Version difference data

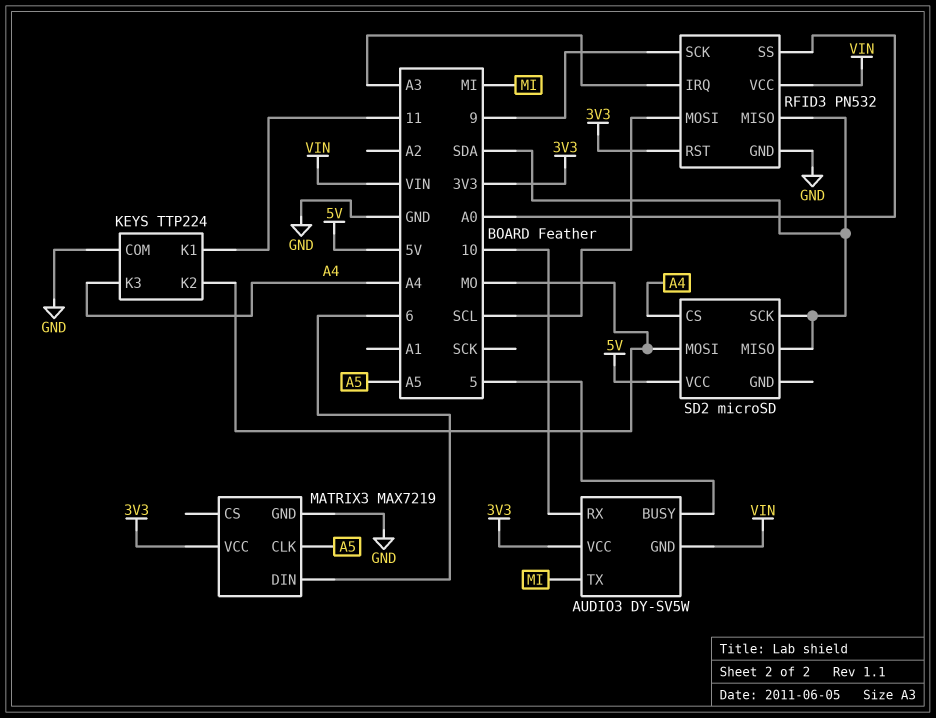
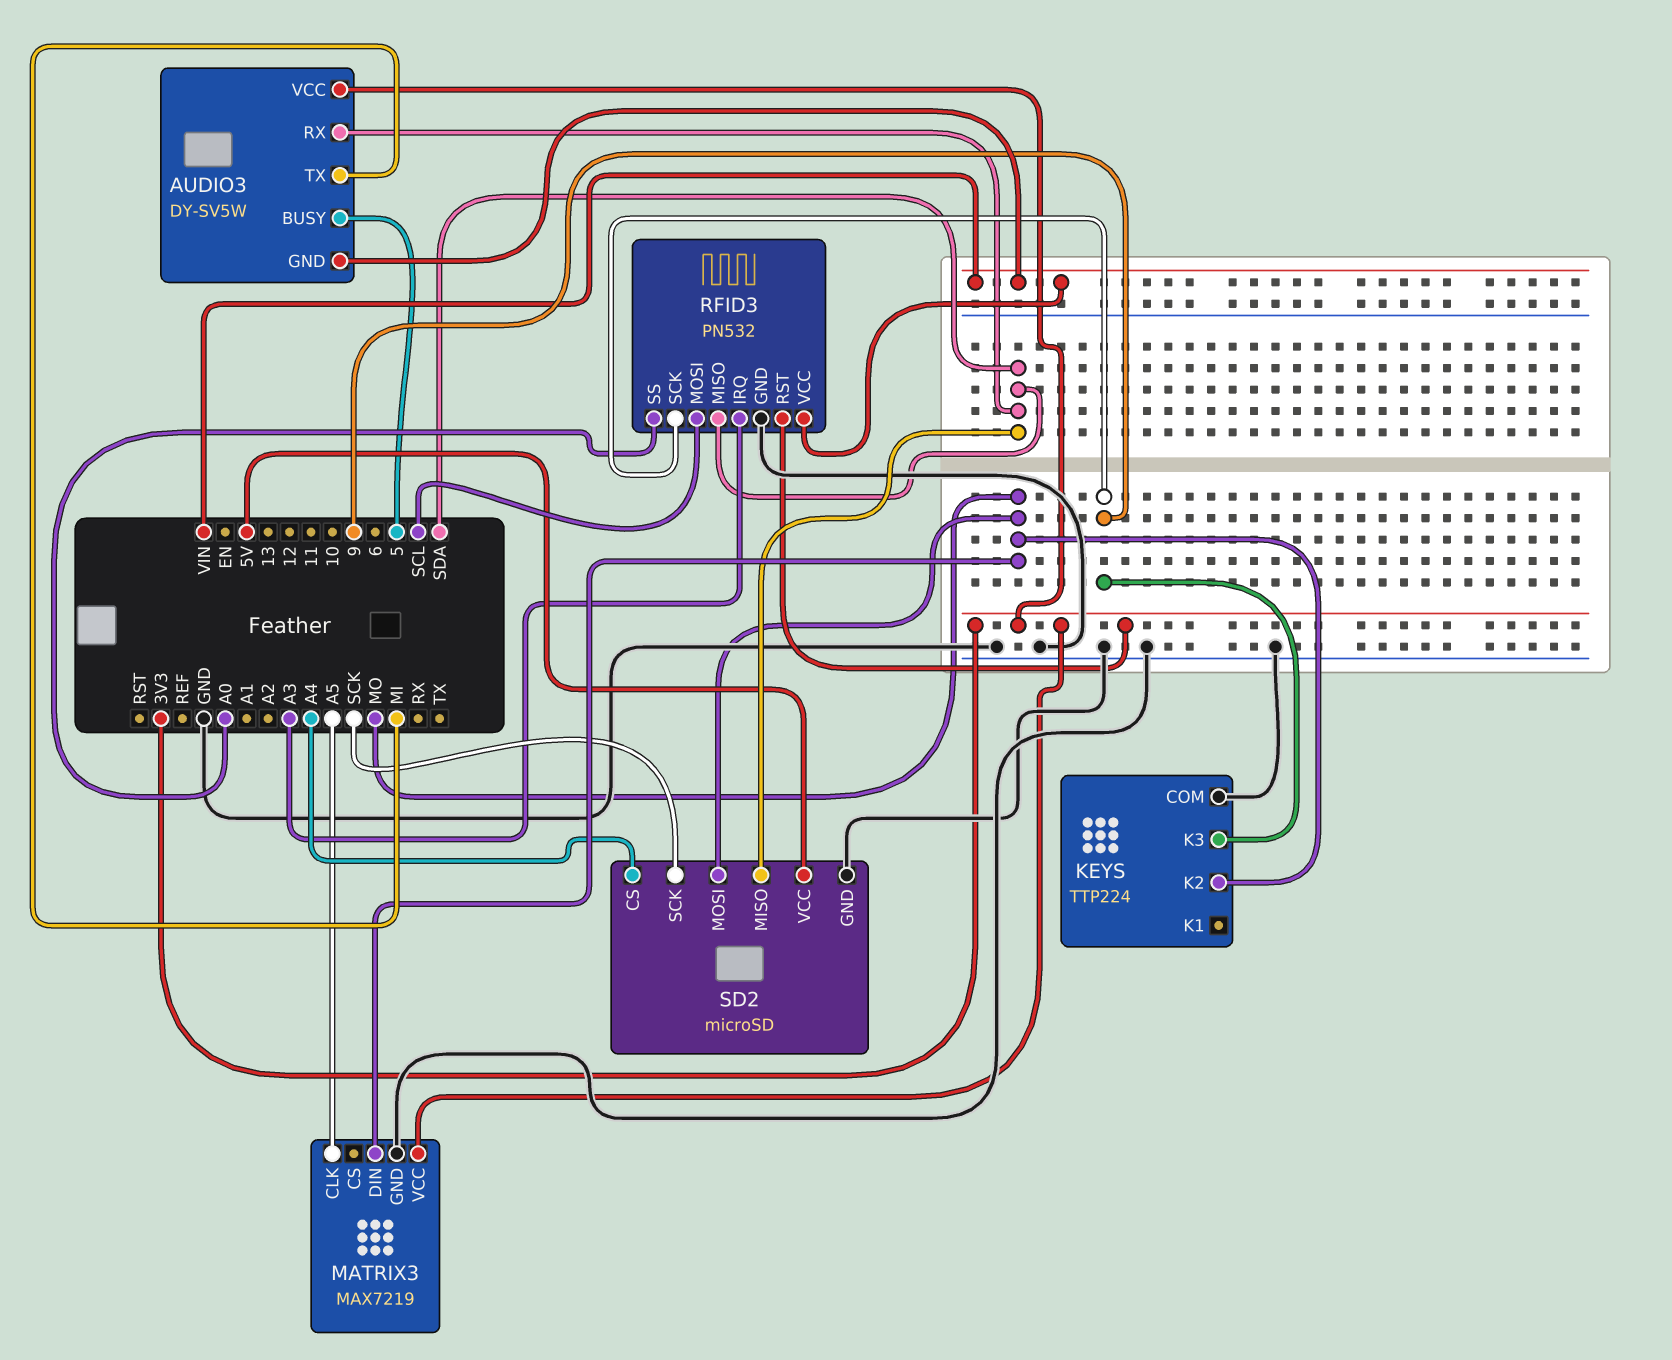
AUDIO3 pin RX: 10 -> SDA
KEYS pin K1: 11 -> none
KEYS pin K3: A4 -> 9
MATRIX3 pin DIN: 6 -> MO
SD2 pin GND: none -> GND
SD2 pin SCK: SDA -> SCK

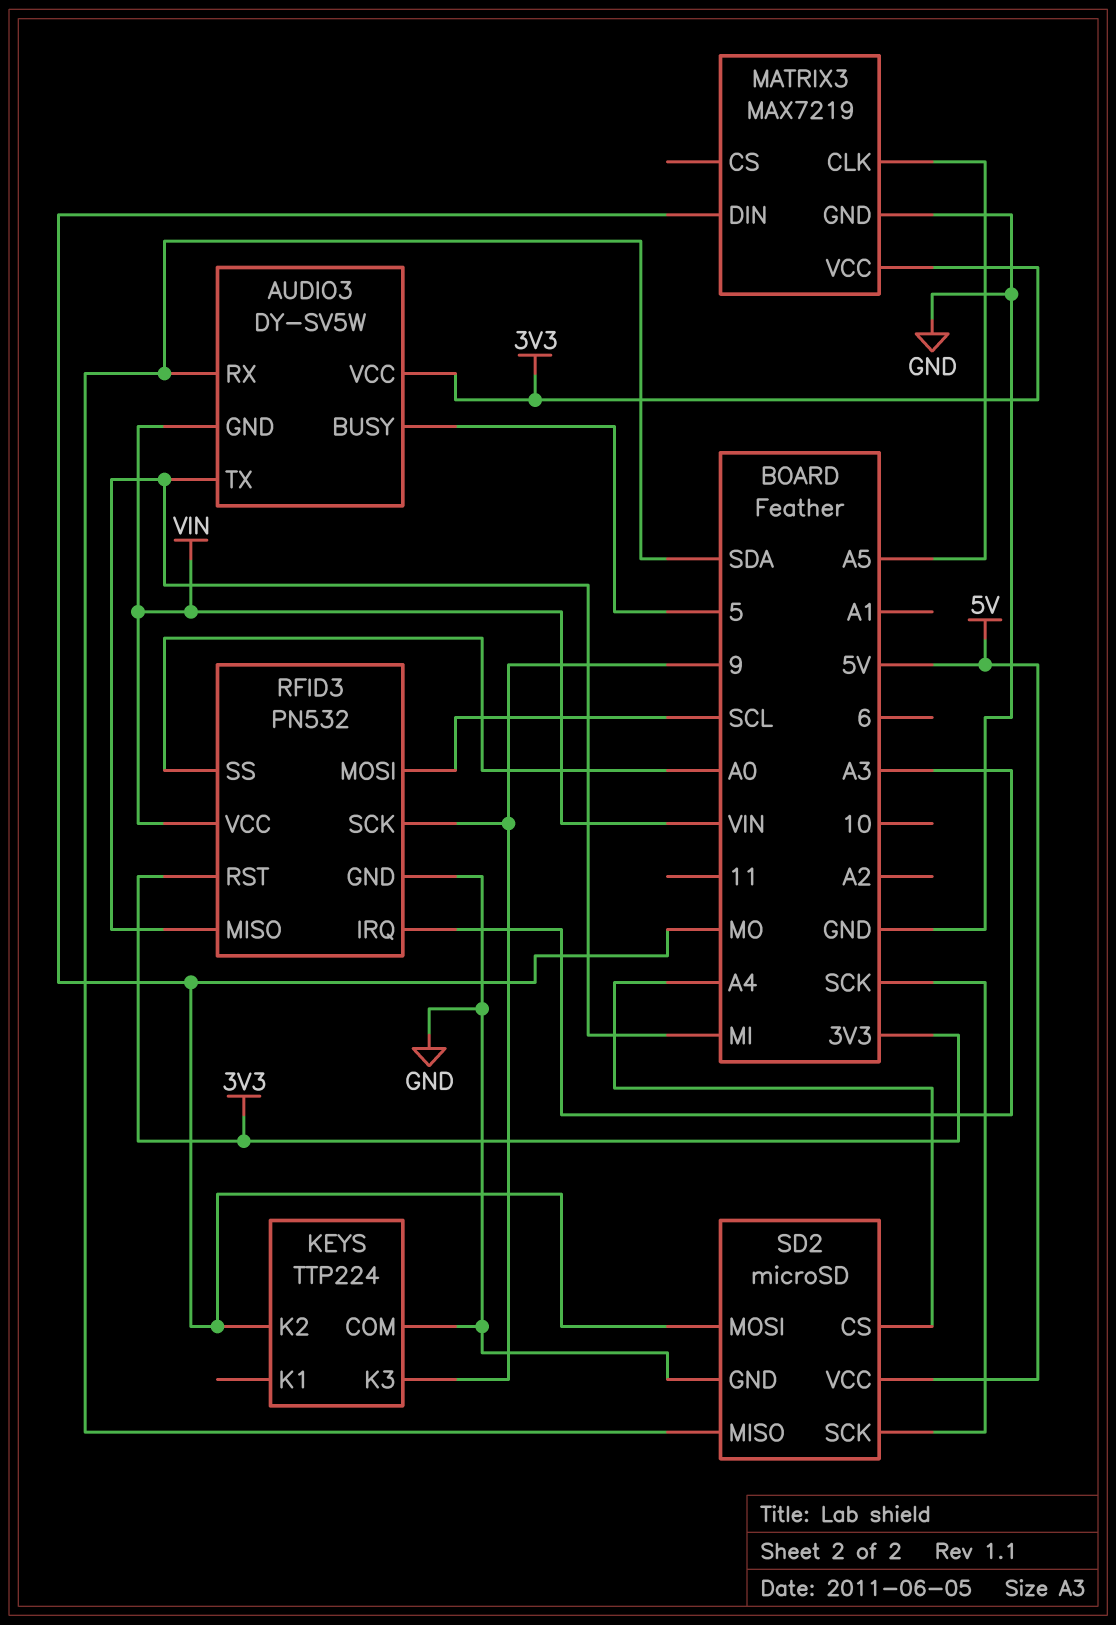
RFID3 pin MISO: SDA -> MI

[WORK TO COMPLETE] Could the entries above be written out word for word, with no pictures?

[ANSWER TO THIS PROBLEM]
AUDIO3 pin RX: 10 -> SDA
KEYS pin K1: 11 -> none
KEYS pin K3: A4 -> 9
MATRIX3 pin DIN: 6 -> MO
SD2 pin GND: none -> GND
SD2 pin SCK: SDA -> SCK

RFID3 pin MISO: SDA -> MI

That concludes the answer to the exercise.